+++ RAW DATA +++

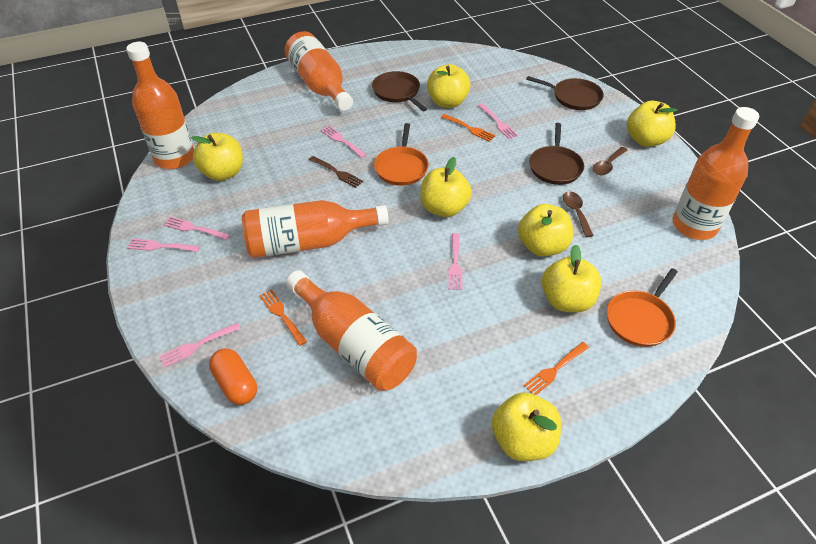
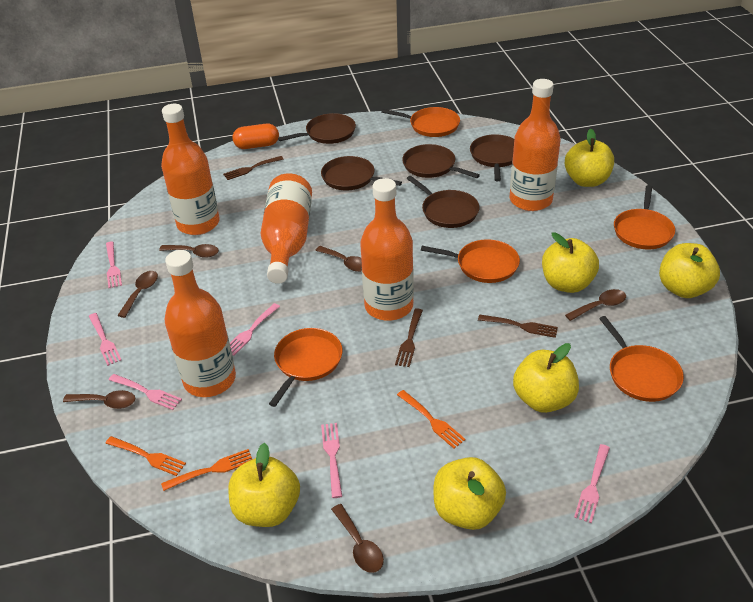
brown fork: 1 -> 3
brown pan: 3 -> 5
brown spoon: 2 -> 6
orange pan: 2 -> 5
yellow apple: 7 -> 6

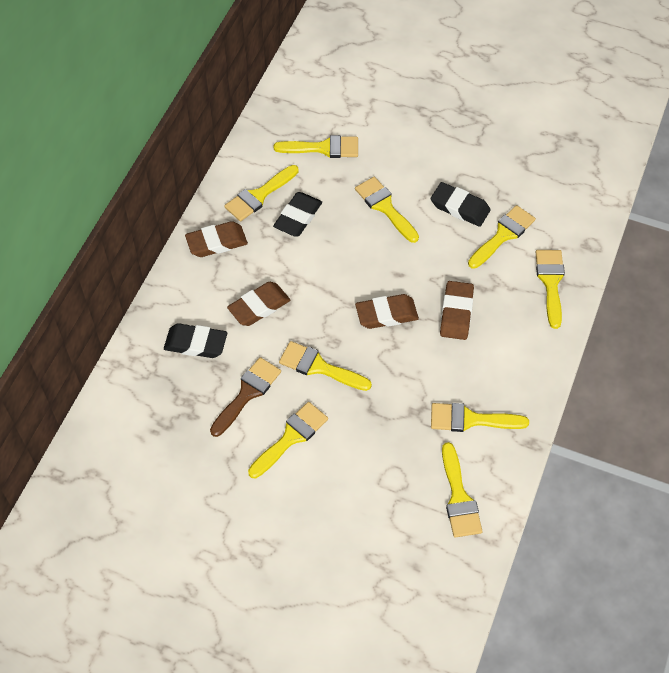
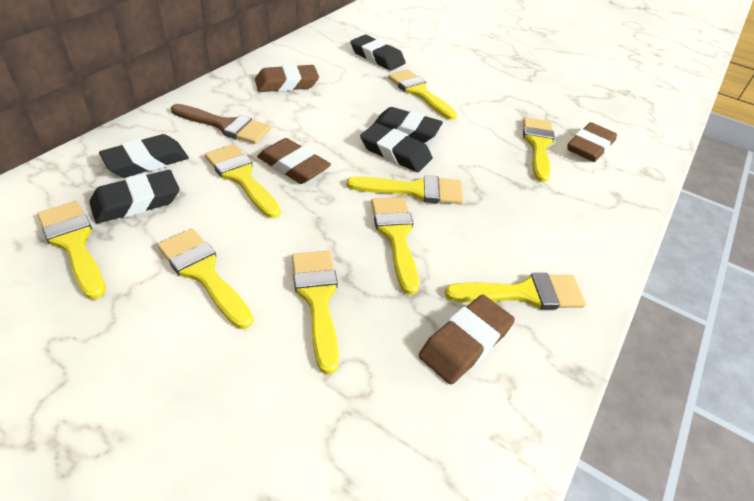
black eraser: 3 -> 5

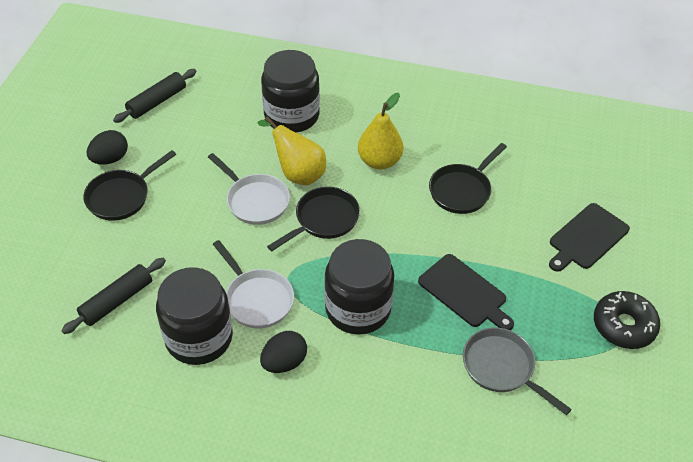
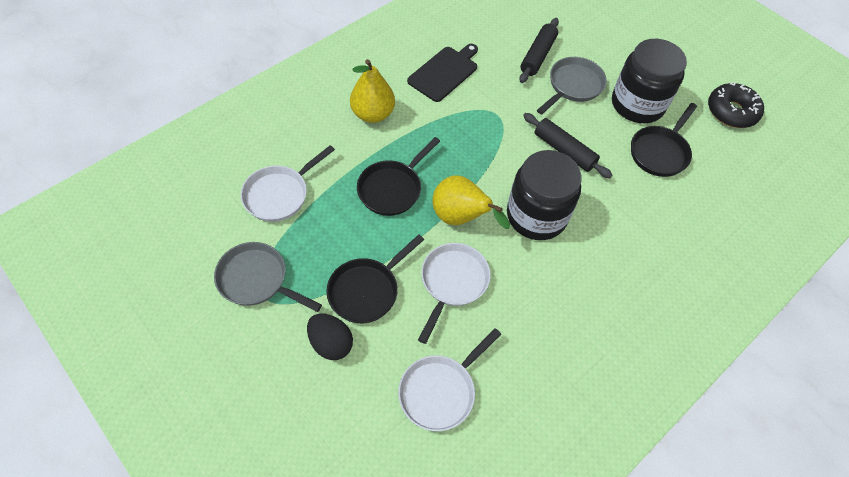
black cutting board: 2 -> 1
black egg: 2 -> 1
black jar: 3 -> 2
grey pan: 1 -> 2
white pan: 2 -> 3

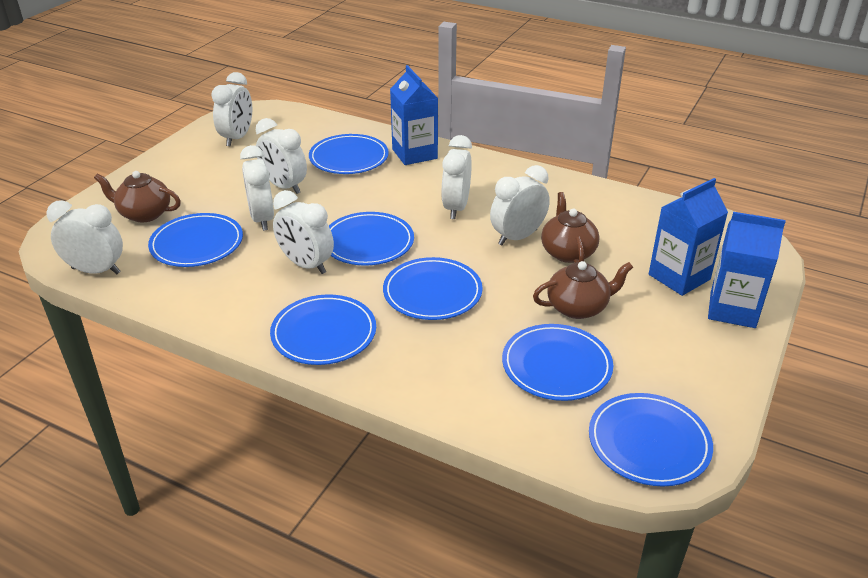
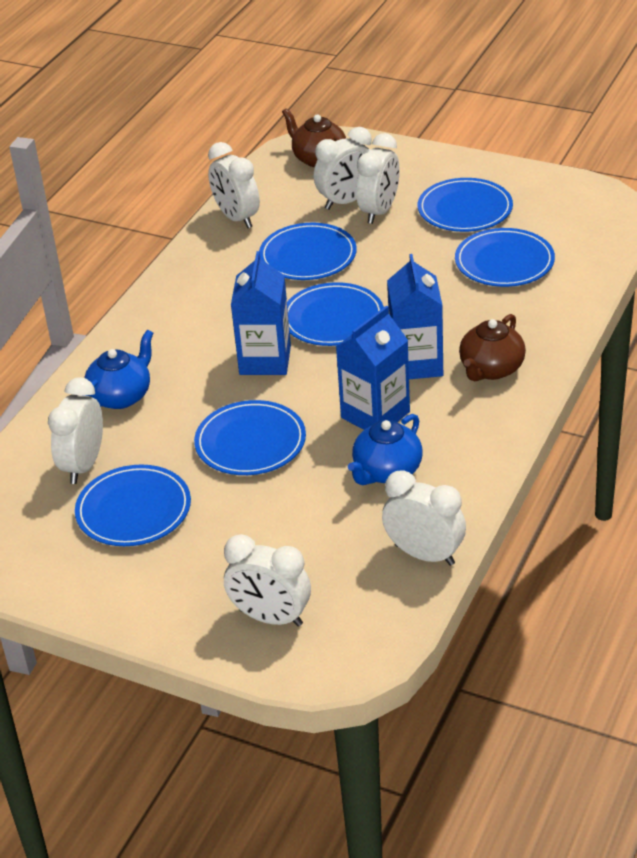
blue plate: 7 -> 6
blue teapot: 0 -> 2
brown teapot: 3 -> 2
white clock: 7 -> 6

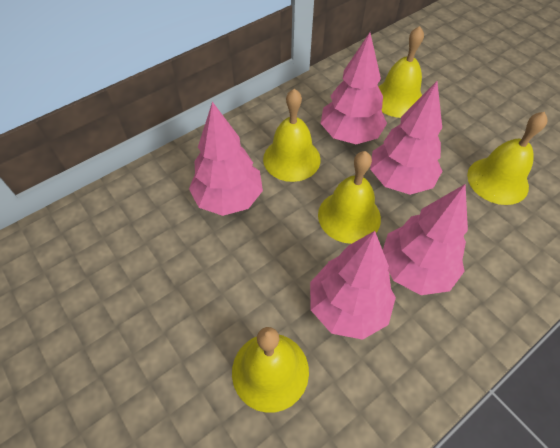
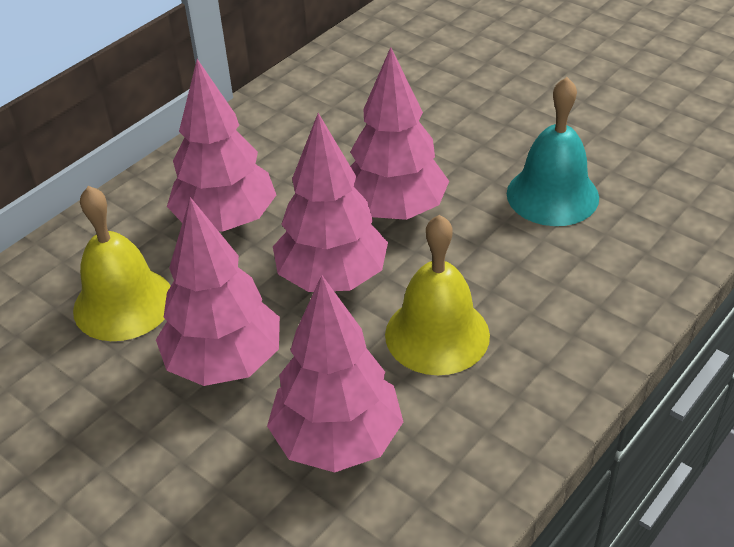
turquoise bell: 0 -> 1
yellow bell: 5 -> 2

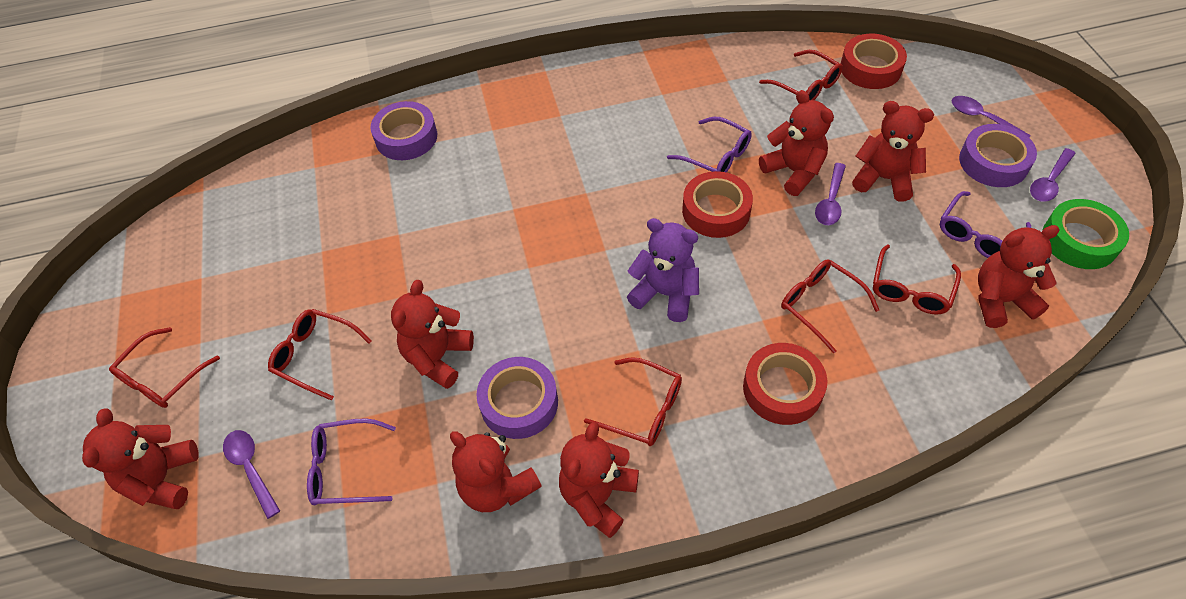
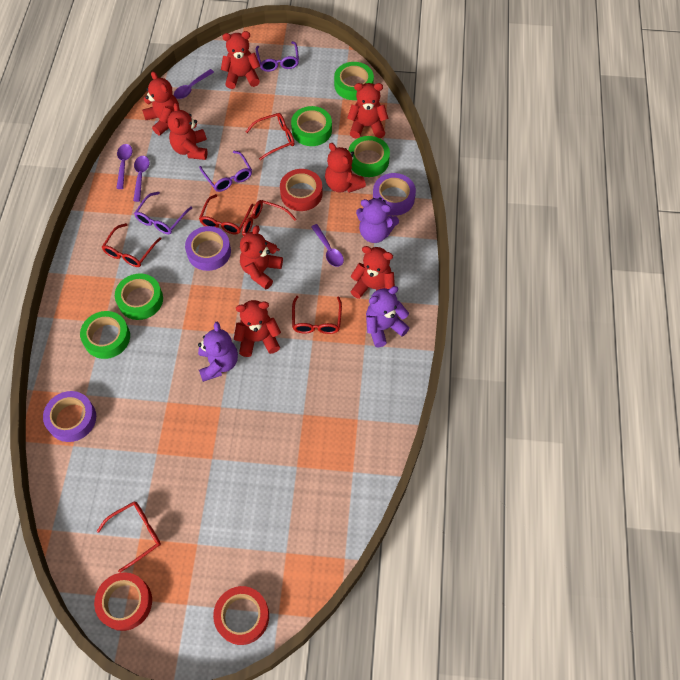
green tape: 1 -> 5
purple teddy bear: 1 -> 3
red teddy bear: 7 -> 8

+++

◆ **WHAT THIS TASK INVOLVES**: The copy must begin with the line containing "blue plate: 7 -> 6", end with the last line of the material, match each line exactly, and hold no pictures.

◆ **TASK OUTPUT**:
blue plate: 7 -> 6
blue teapot: 0 -> 2
brown teapot: 3 -> 2
white clock: 7 -> 6

turquoise bell: 0 -> 1
yellow bell: 5 -> 2

green tape: 1 -> 5
purple teddy bear: 1 -> 3
red teddy bear: 7 -> 8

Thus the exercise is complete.